What is required: Pictures are not part of the answer. Return the lines from the one containing "none -> green ball [477,165,514,202]" through the end of the data, both included, exactly as they appear.

(Records from a data source)
'''
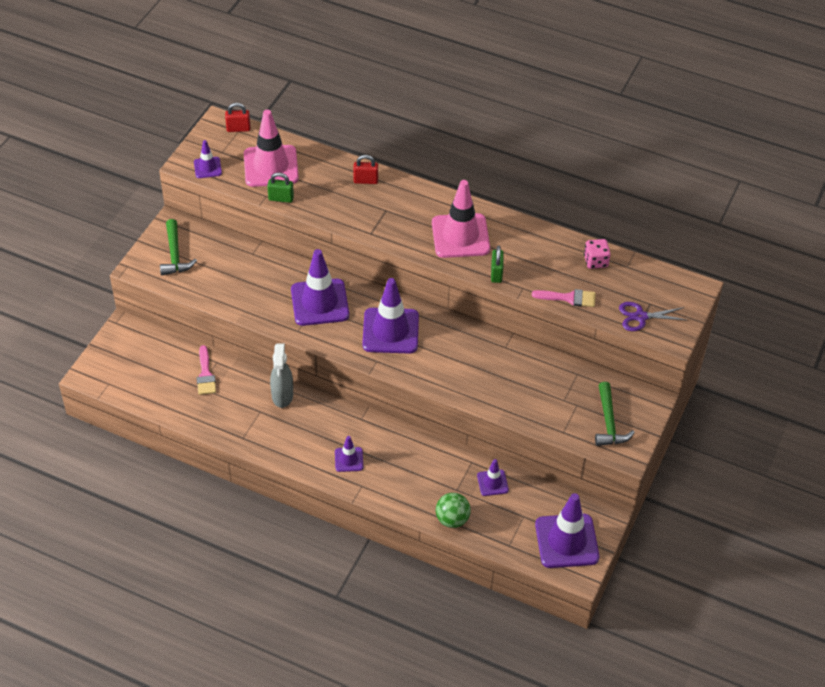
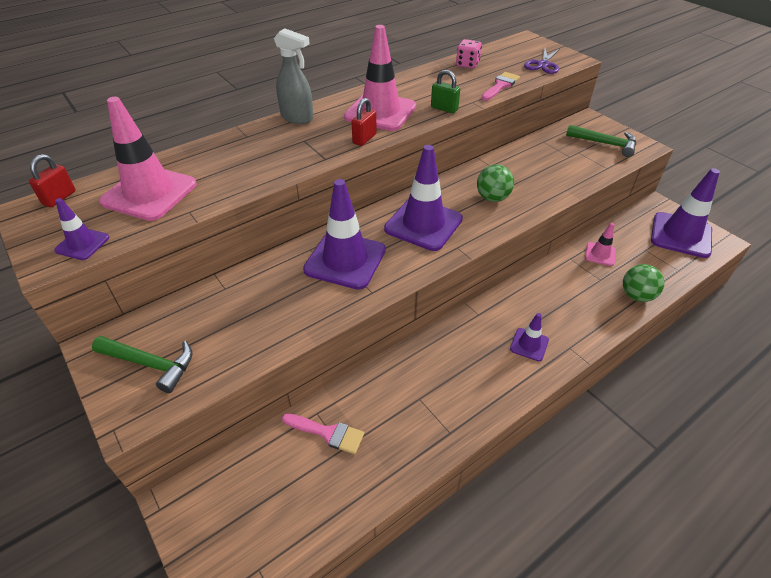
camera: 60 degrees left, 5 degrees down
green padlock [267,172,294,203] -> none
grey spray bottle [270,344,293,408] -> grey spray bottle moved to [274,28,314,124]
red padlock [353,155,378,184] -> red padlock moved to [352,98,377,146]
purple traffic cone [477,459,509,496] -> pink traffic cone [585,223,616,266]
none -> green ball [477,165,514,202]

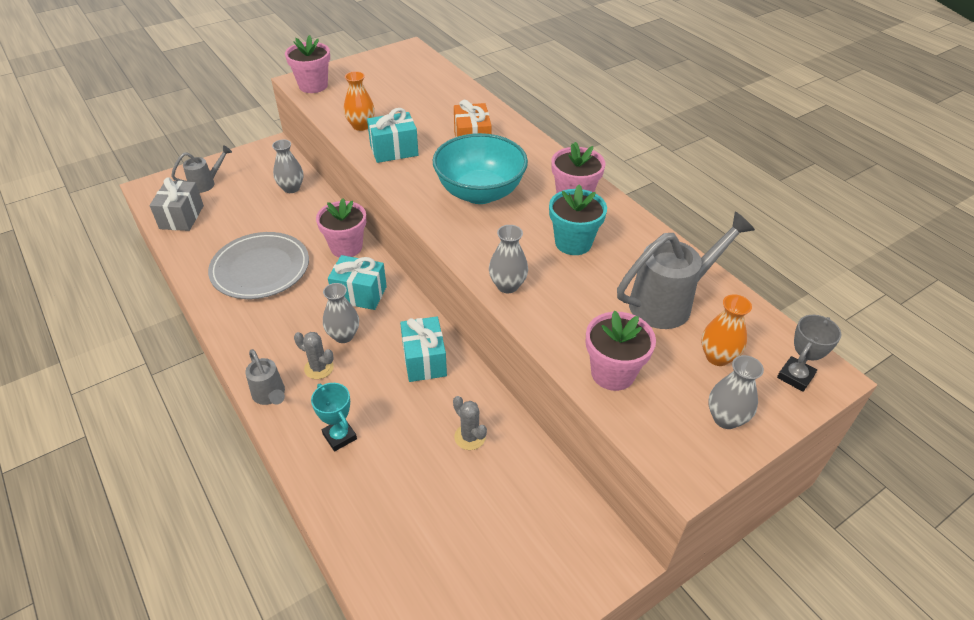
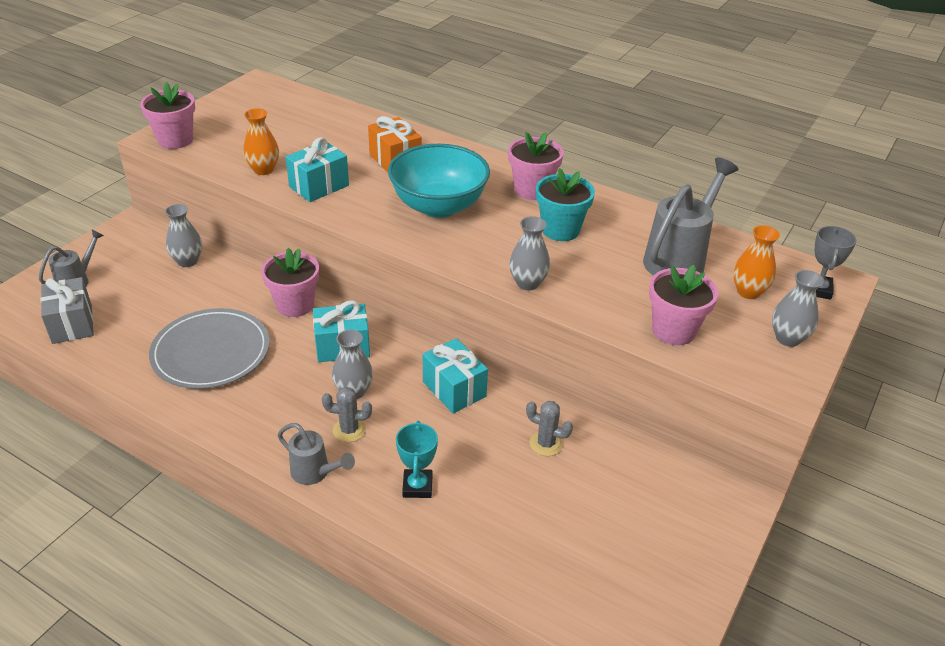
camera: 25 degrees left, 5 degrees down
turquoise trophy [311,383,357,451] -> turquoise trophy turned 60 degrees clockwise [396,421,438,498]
'''
Task result:
none -> green ball [477,165,514,202]

camera: 25 degrees left, 5 degrees down
turquoise trophy [311,383,357,451] -> turquoise trophy turned 60 degrees clockwise [396,421,438,498]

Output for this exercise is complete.